### To do
Which lines in the material below contain the word "screwdriver"? Copy each of them.

*** Given information ***

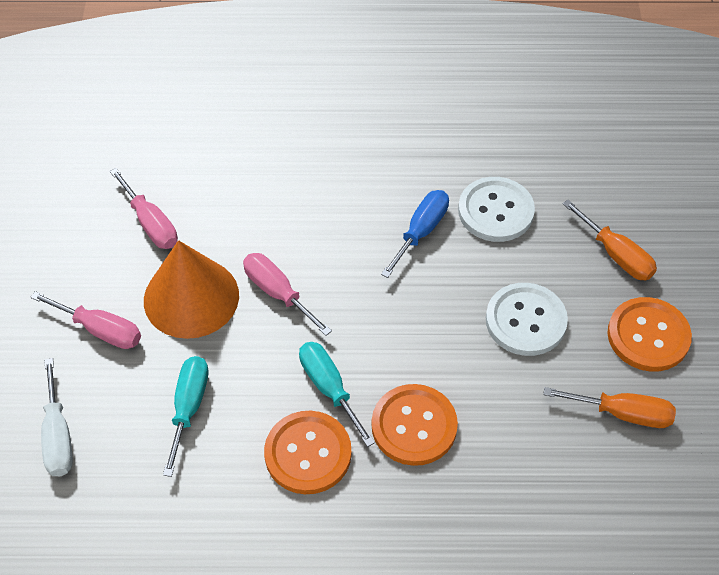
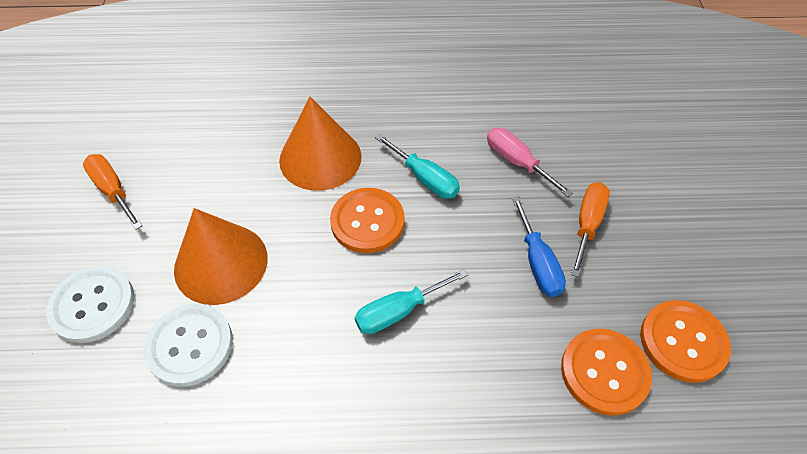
orange cone: [144,240,239,339] = 1 -> [174,208,268,305] [279,97,362,191] = 2
pink screwdriver: [30,291,141,349] [110,168,178,249] [243,253,332,336] = 3 -> [487,128,573,197] = 1
white screwdriver: [41,358,73,476] = 1 -> none = 0

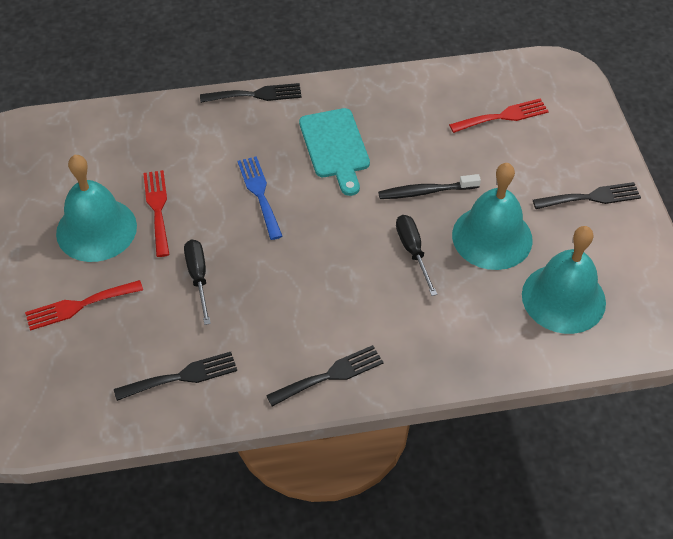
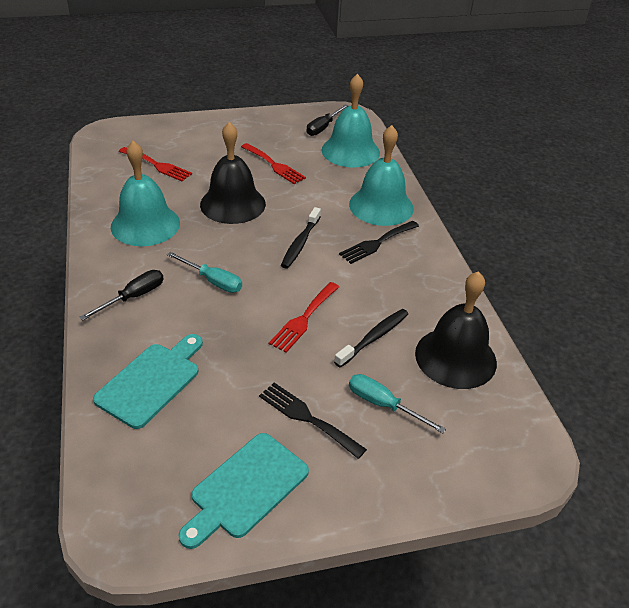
black bell: none = 0 -> [200,122,266,224] [415,271,497,389] = 2
black fork: [114,352,237,401] [200,83,302,103] [266,345,384,406] [533,182,641,209] = 4 -> [259,383,367,459] [339,221,419,264] = 2
black toothbrush: [378,174,481,199] = 1 -> [281,207,321,269] [334,309,408,368] = 2
blue fork: [237,156,283,240] = 1 -> none = 0
turquoise cutting board: [299,108,370,196] = 1 -> [93,334,203,429] [178,433,309,549] = 2
turquoise screwdriver: none = 0 -> [167,252,242,293] [349,374,446,433] = 2

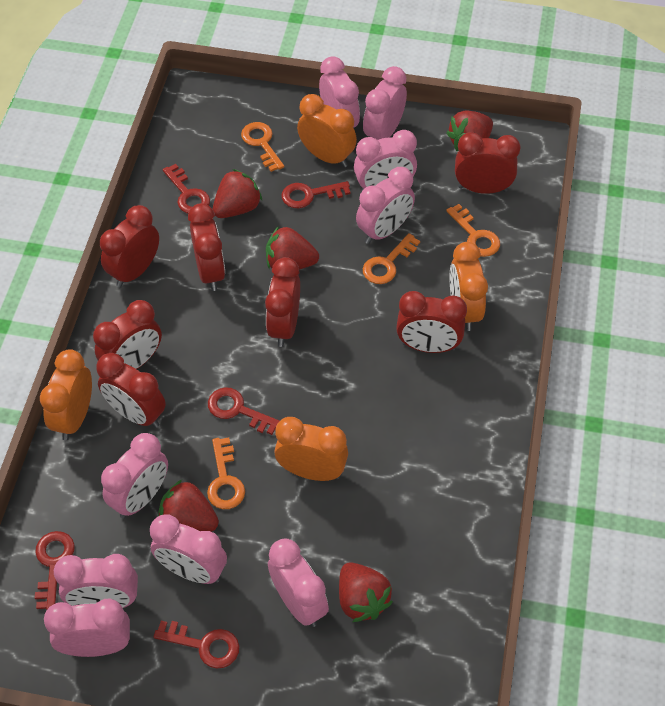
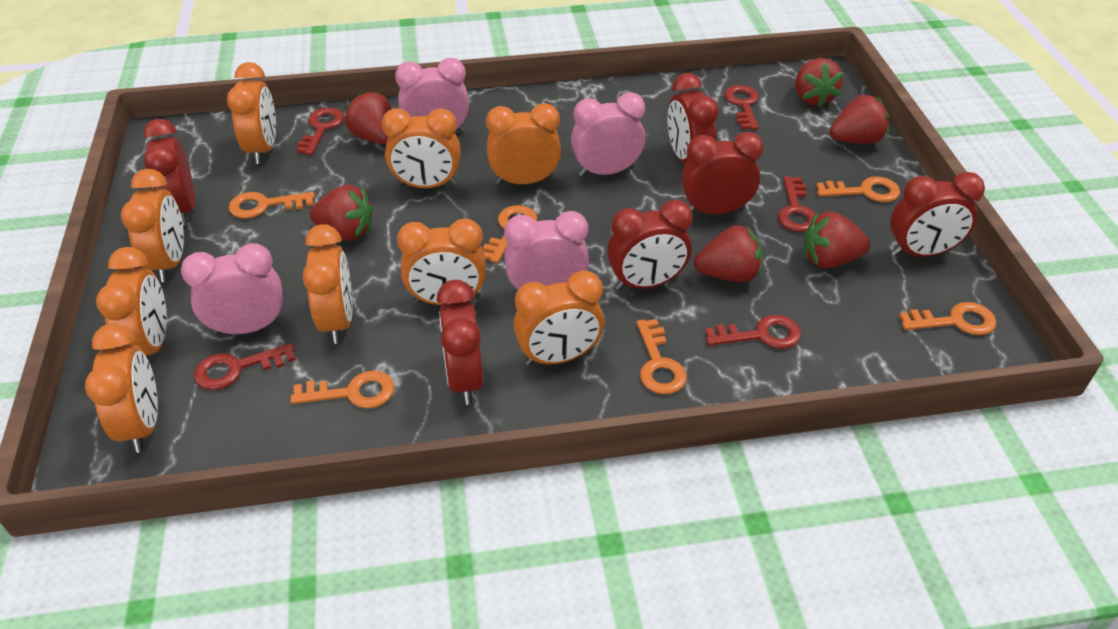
orange clock: [40,349,92,440] [274,417,348,481] [297,94,357,167] [450,242,488,331] = 4 -> [85,323,158,453] [96,247,167,359] [121,169,184,282] [227,62,276,164] [302,224,352,344] [382,108,461,188] [397,218,486,305] [486,103,561,184] [513,270,604,366] = 9
orange key: [207,438,245,509] [241,122,284,172] [363,233,420,284] [446,204,500,257] = 4 -> [229,192,315,219] [291,371,395,409] [483,205,537,263] [637,319,687,394] [816,176,900,202] [899,302,996,335] = 6
pink clock: [44,599,130,657] [54,554,138,608] [101,433,168,519] [150,515,227,584] [268,538,329,627] [319,56,360,128] [354,130,417,192] [356,167,415,244] [363,66,407,140] = 9 -> [181,243,283,335] [395,58,469,133] [504,211,589,295] [571,92,645,177] = 4
red clock: [93,300,162,369] [96,353,166,428] [100,205,159,288] [188,203,225,291] [265,257,300,347] [396,291,467,353] [455,132,521,194] = 7 -> [144,119,195,225] [437,280,483,405] [607,199,693,290] [667,73,719,164] [682,132,764,214] [890,172,985,257] = 6
red strawberry: [158,480,219,532] [213,169,262,218] [266,226,319,270] [339,562,393,622] [447,110,493,151] = 5 -> [309,185,374,240] [344,91,392,144] [694,225,762,282] [795,58,844,107] [804,211,870,268] [830,95,889,144] = 6

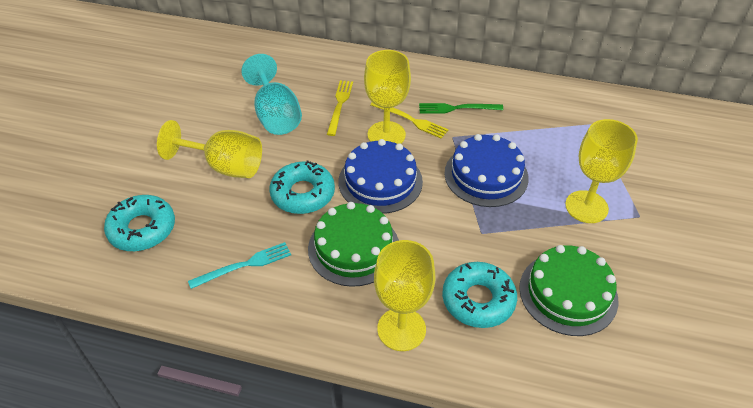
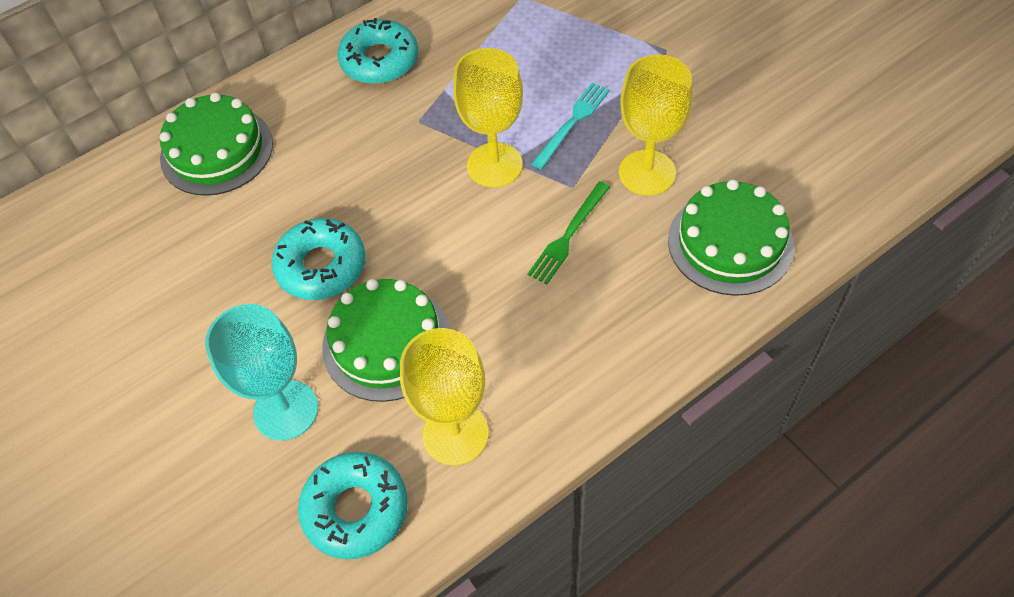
blue cake: [338,139,423,214] [444,134,529,207] = 2 -> none = 0
green cake: [308,202,399,287] [519,245,618,336] = 2 -> [160,93,273,196] [322,279,451,402] [668,180,794,296] = 3
yellow fork: [327,80,353,136] [370,102,448,139] = 2 -> none = 0
yellow goblet: [157,120,262,178] [364,50,411,144] [374,240,436,351] [565,119,638,223] = 4 -> [400,328,489,466] [453,48,523,187] [619,54,693,196] = 3

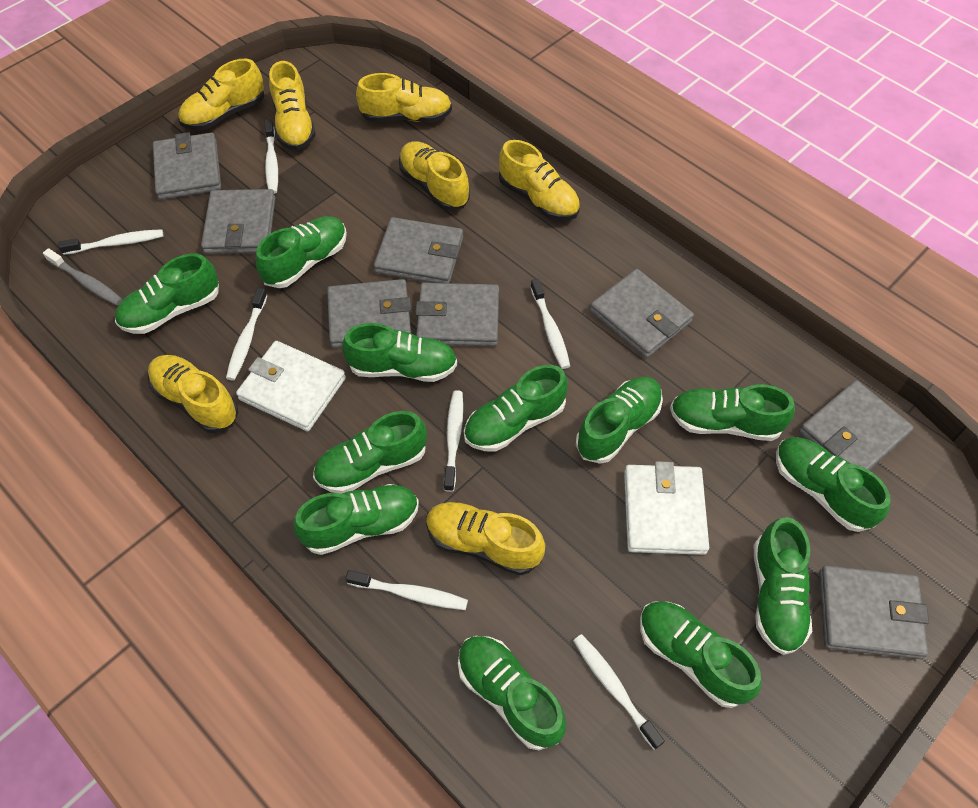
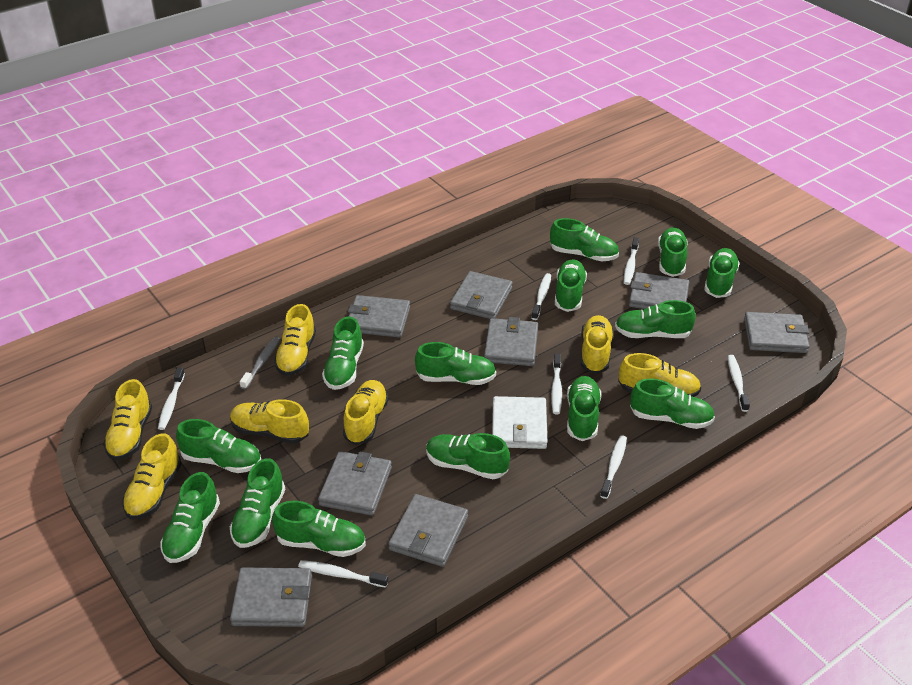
green shoe: [115,254,219,334] [256,216,347,288] [294,484,419,555] [313,411,427,494] [342,323,457,382] [458,636,566,750] [464,365,568,452] [576,377,663,464] [640,601,762,708] [670,384,795,441] [754,517,812,655] [776,437,890,532] = 12 -> [160,472,220,563] [176,419,261,473] [230,458,285,548] [272,501,366,557] [322,316,364,390] [415,342,496,385] [426,433,510,479] [550,218,619,261] [555,259,587,312] [567,376,601,441] [615,300,696,338] [630,378,715,429] [658,227,688,277] [704,248,740,298] = 14
white wallet: [236,341,346,431] [624,461,709,555] = 2 -> [492,396,547,449] = 1

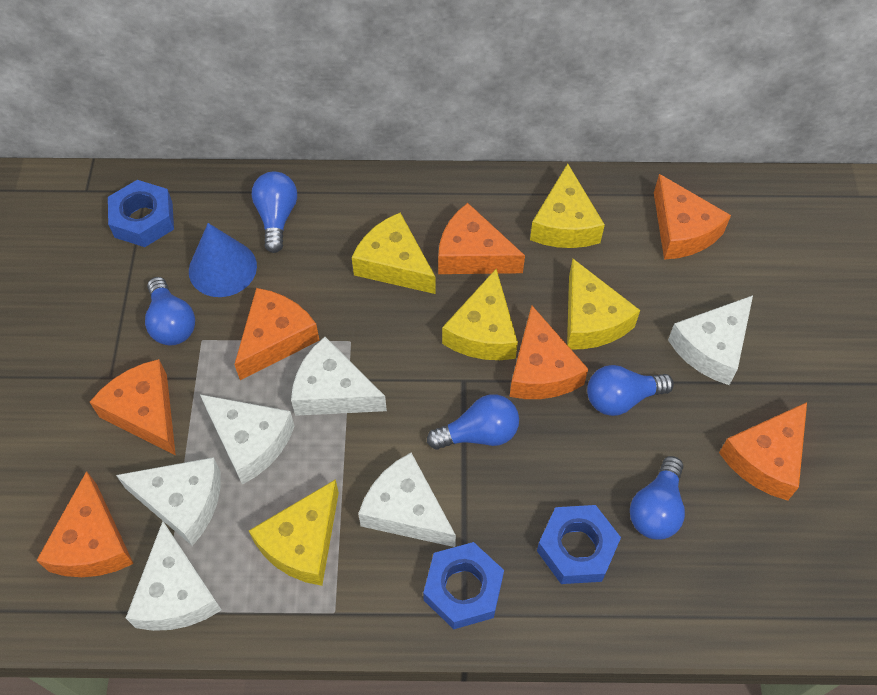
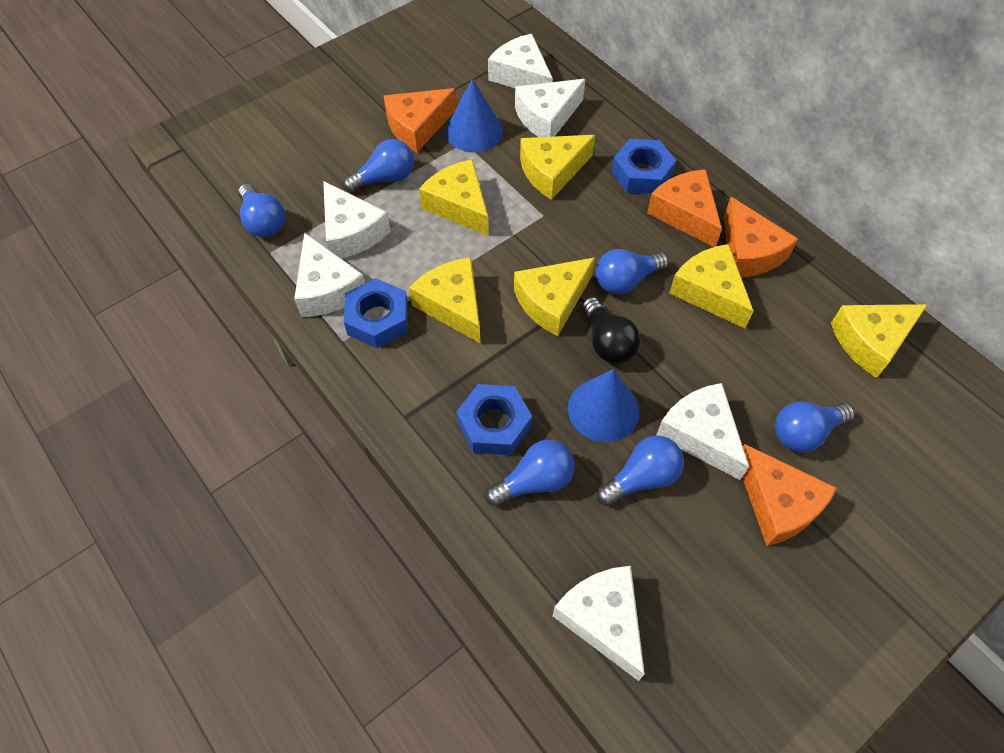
black light bulb: none = 0 -> [582,297,640,364] = 1
blue cone: [189,223,257,297] = 1 -> [446,79,503,152] [568,369,640,442] = 2
blue light bulb: [145,277,195,345] [252,172,297,253] [427,394,519,450] [587,365,674,416] [630,456,685,540] = 5 -> [238,184,285,237] [343,139,414,193] [485,440,575,507] [596,249,669,295] [597,436,684,506] [775,402,855,452] = 6
orange cheese: [36,471,134,577] [90,359,176,455] [234,288,320,380] [438,203,525,274] [510,305,588,399] [654,174,731,260] [719,402,807,500] = 7 -> [384,88,457,152] [647,169,722,247] [724,197,798,278] [742,444,837,546] = 4
yellow cheese: [249,479,339,586] [352,213,436,294] [442,269,518,360] [530,163,605,248] [567,259,640,349] = 5 -> [409,257,480,343] [419,159,489,236] [514,257,595,336] [520,135,595,200] [669,244,754,328] [831,304,928,378] = 6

*** End of Given information ***

### Solution for this problem
pink screwdriver: [30,291,141,349] [110,168,178,249] [243,253,332,336] = 3 -> [487,128,573,197] = 1
white screwdriver: [41,358,73,476] = 1 -> none = 0
turquoise screwdriver: none = 0 -> [167,252,242,293] [349,374,446,433] = 2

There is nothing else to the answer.